| Exercise |
When you reach the line containing "orange 2x2 brick" in the data below, begin returning lines exactly as written, and stop once the line containing "cyan 1x1 tile [461,432,519,487] -> none" has been returned.

| Given records |

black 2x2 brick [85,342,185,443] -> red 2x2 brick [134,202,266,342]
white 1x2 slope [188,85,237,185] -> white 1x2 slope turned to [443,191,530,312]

--

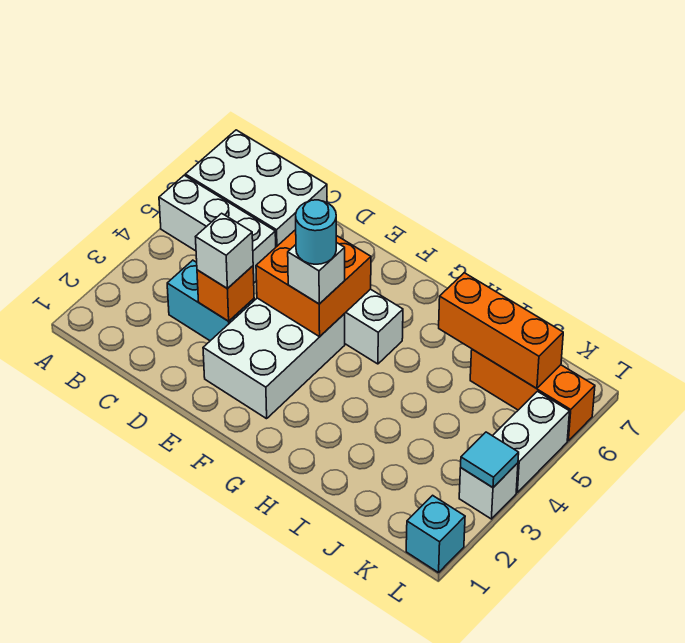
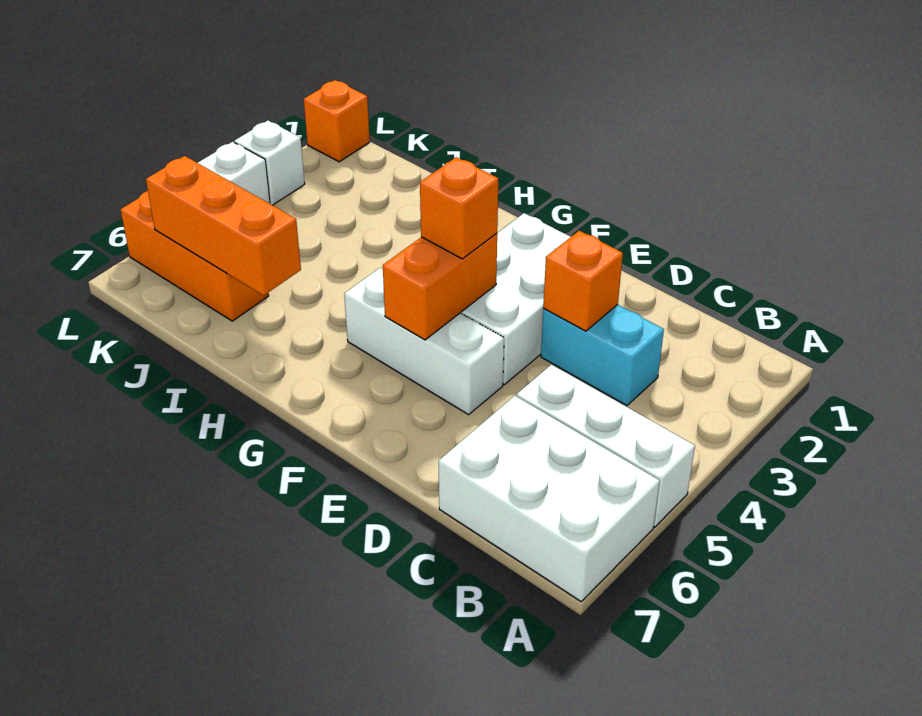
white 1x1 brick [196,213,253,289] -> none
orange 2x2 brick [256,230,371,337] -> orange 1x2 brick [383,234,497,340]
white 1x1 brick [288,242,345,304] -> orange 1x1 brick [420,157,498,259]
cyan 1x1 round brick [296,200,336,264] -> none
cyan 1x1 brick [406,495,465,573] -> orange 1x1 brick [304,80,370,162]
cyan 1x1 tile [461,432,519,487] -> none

---

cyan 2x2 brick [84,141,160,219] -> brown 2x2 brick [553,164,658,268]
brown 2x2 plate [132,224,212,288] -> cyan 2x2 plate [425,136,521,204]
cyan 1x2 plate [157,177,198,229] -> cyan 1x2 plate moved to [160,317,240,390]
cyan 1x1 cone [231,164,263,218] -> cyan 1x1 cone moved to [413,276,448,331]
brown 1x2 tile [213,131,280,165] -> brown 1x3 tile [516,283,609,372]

| Output for this task |
orange 2x2 brick [256,230,371,337] -> orange 1x2 brick [383,234,497,340]
white 1x1 brick [288,242,345,304] -> orange 1x1 brick [420,157,498,259]
cyan 1x1 round brick [296,200,336,264] -> none
cyan 1x1 brick [406,495,465,573] -> orange 1x1 brick [304,80,370,162]
cyan 1x1 tile [461,432,519,487] -> none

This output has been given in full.